#### Data extract
=== Begin Enclosure ===

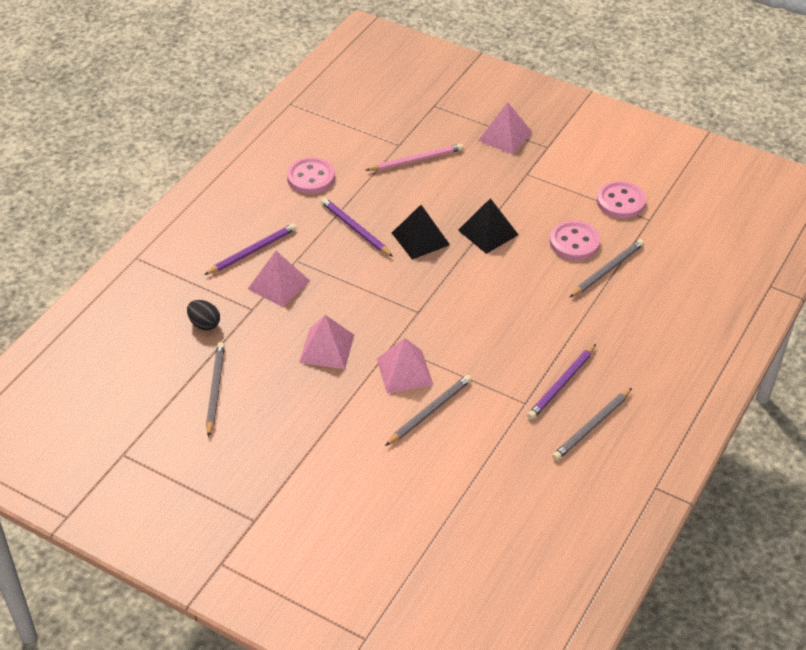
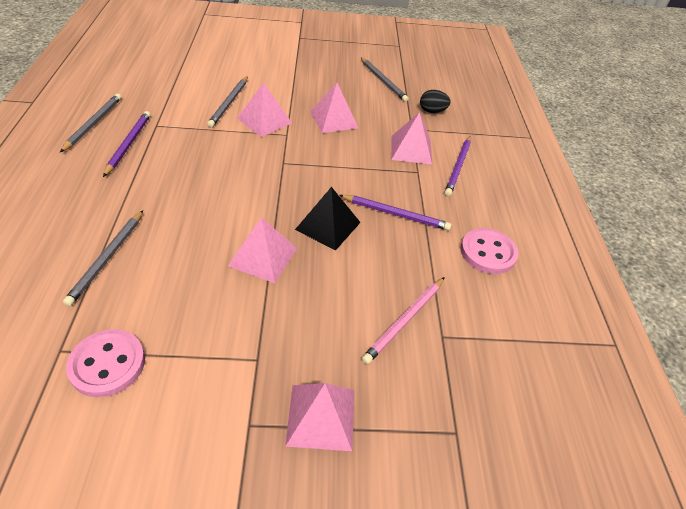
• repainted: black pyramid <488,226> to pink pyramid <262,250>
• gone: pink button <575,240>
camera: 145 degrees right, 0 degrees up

=== End Enclosure ===

#### Instructions for the task
Nothing but the pictures is to be left out; repeat the data exactly.

#### Answer section
• repainted: black pyramid <488,226> to pink pyramid <262,250>
• gone: pink button <575,240>
camera: 145 degrees right, 0 degrees up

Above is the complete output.